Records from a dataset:
===
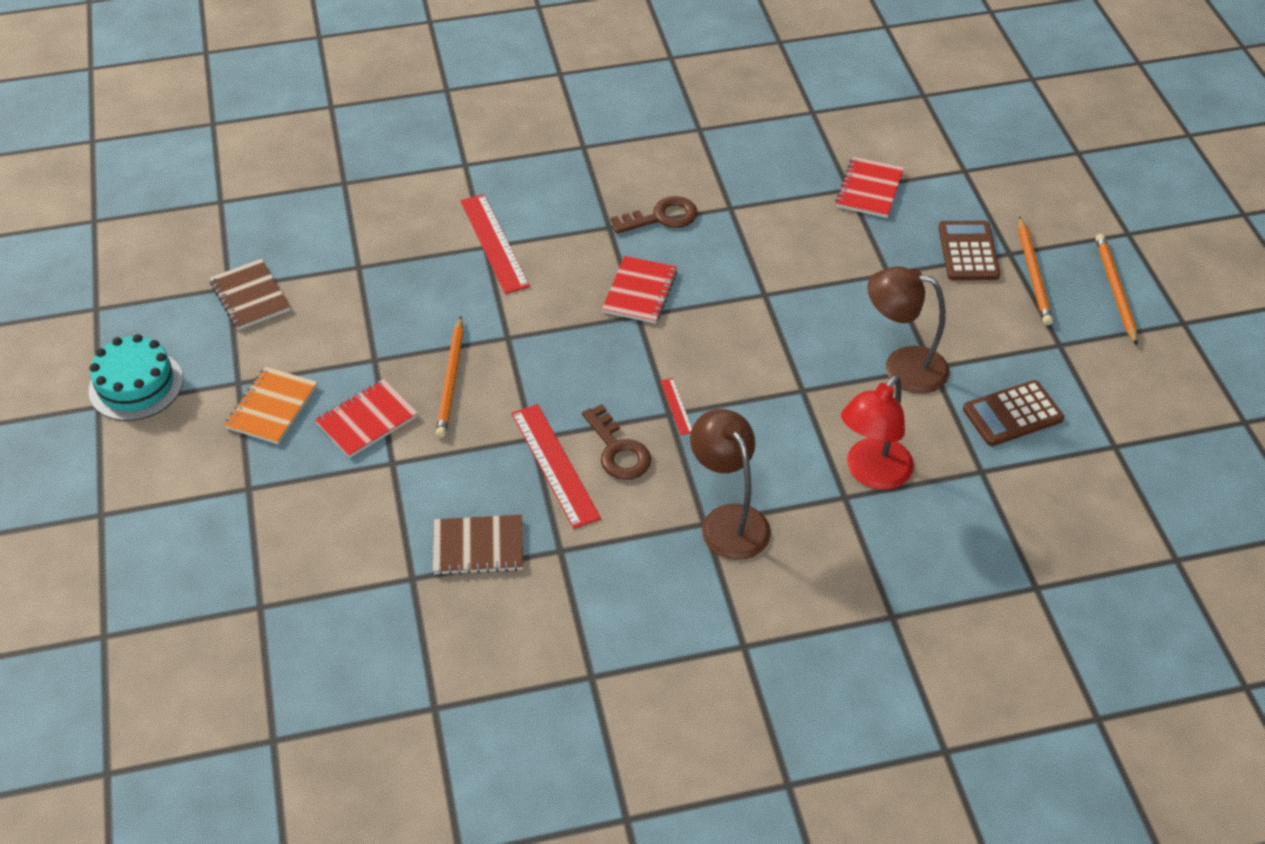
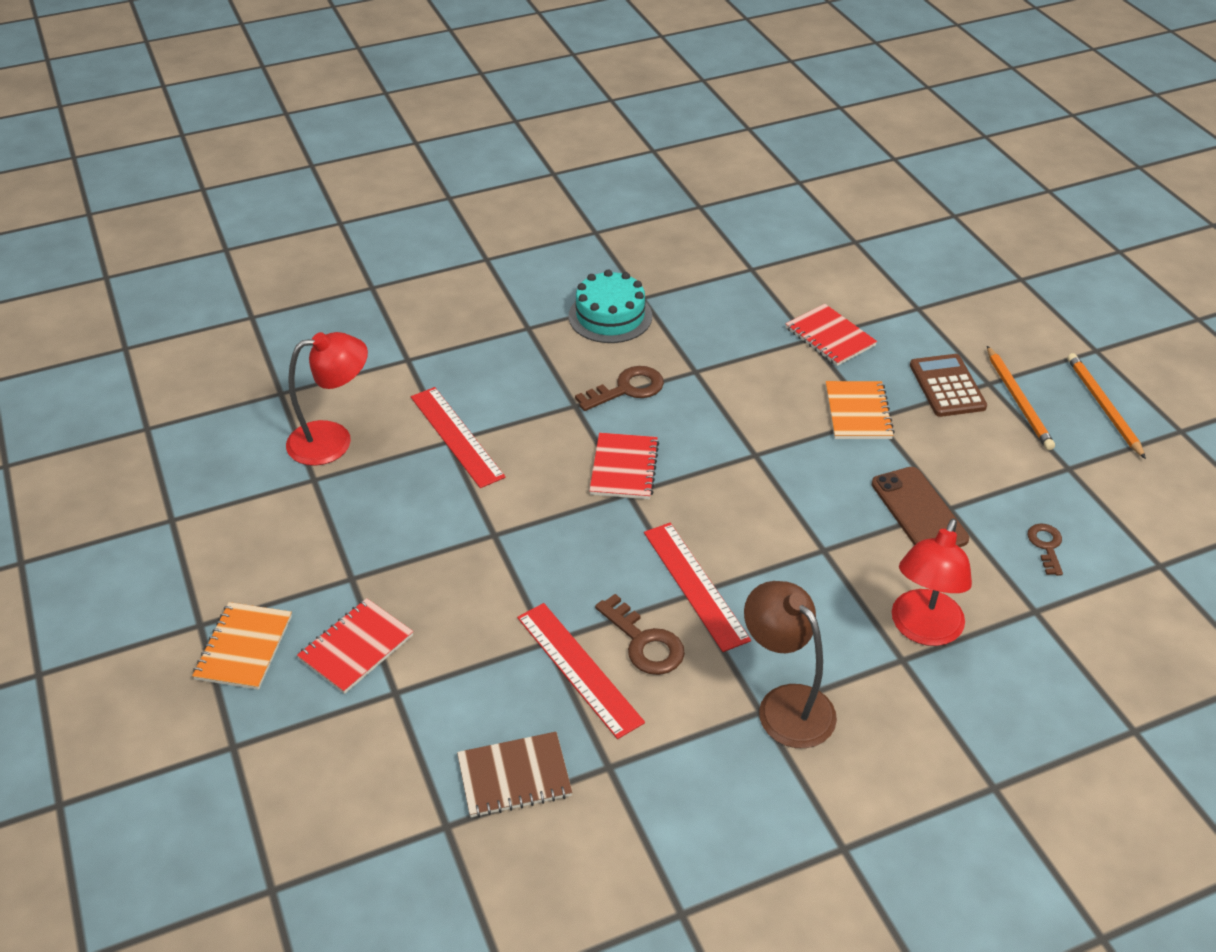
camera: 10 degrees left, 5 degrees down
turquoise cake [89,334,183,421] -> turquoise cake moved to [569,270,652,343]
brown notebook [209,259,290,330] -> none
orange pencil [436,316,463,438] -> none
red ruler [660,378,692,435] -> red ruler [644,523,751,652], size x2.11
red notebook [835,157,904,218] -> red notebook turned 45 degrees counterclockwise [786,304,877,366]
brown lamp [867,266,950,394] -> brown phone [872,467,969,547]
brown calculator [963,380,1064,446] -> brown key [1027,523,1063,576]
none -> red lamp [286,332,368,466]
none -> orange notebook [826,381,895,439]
===
■ **Job**: Make a copy of each line in the records above that has the word "brown".

■ **Result of the exercise**:
brown notebook [209,259,290,330] -> none
brown lamp [867,266,950,394] -> brown phone [872,467,969,547]
brown calculator [963,380,1064,446] -> brown key [1027,523,1063,576]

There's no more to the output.